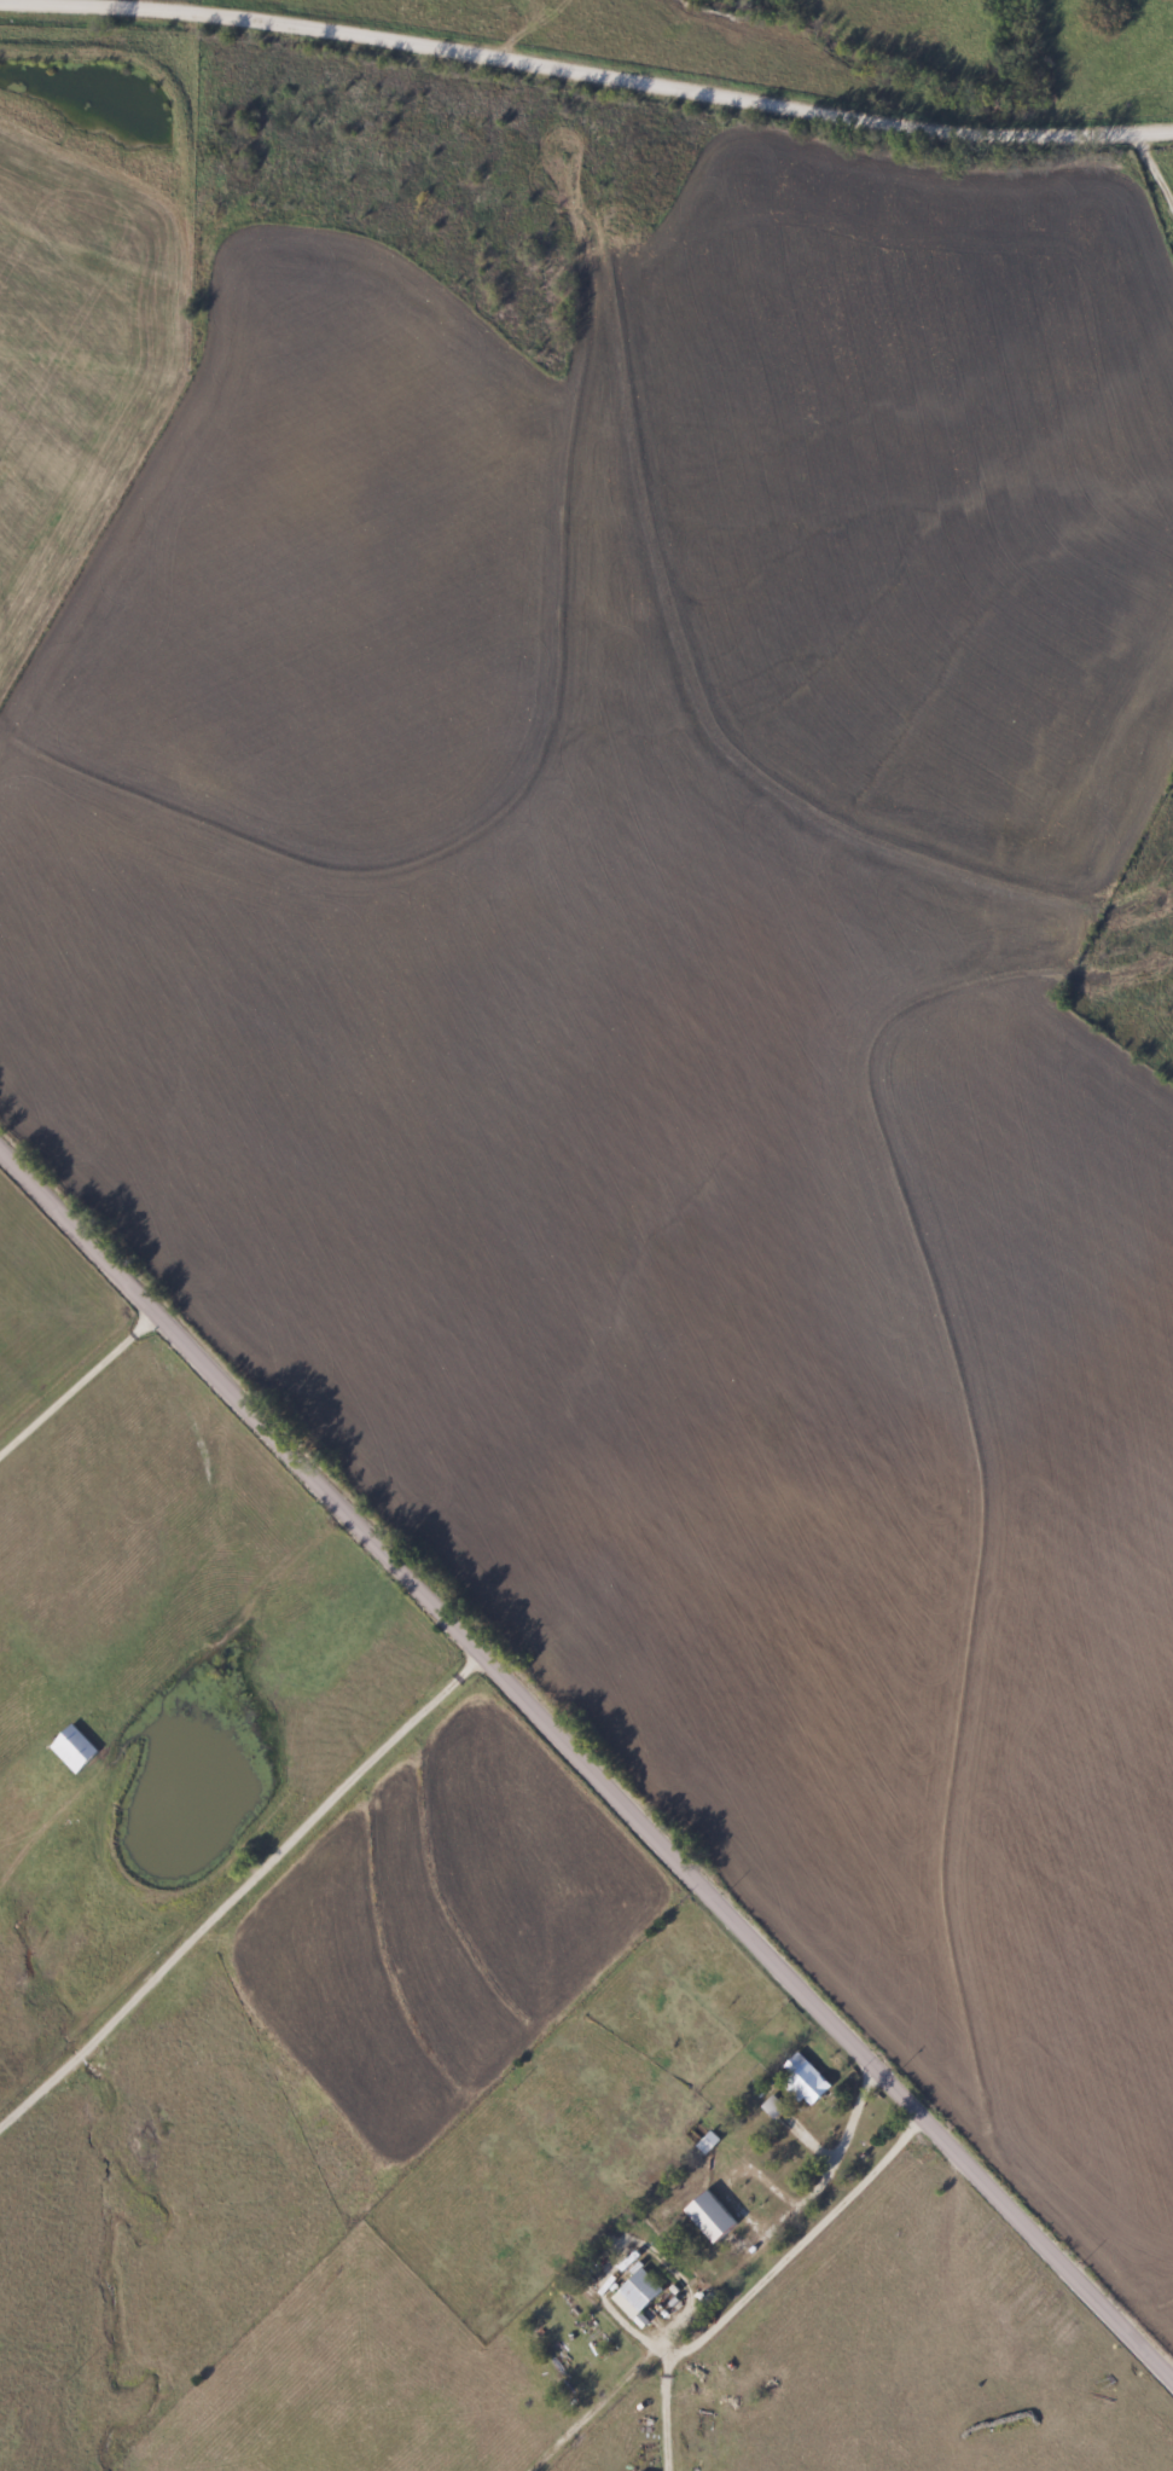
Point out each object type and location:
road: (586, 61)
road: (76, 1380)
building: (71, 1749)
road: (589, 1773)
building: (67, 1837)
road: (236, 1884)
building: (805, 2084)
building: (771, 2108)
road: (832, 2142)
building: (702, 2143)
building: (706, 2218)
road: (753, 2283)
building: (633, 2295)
══════
- [What the exercise asks] The answer is the full listing above, repeated exactly, with its pictures removed.

- [Task output]
Point out each object type and location:
road: (586, 61)
road: (76, 1380)
building: (71, 1749)
road: (589, 1773)
building: (67, 1837)
road: (236, 1884)
building: (805, 2084)
building: (771, 2108)
road: (832, 2142)
building: (702, 2143)
building: (706, 2218)
road: (753, 2283)
building: (633, 2295)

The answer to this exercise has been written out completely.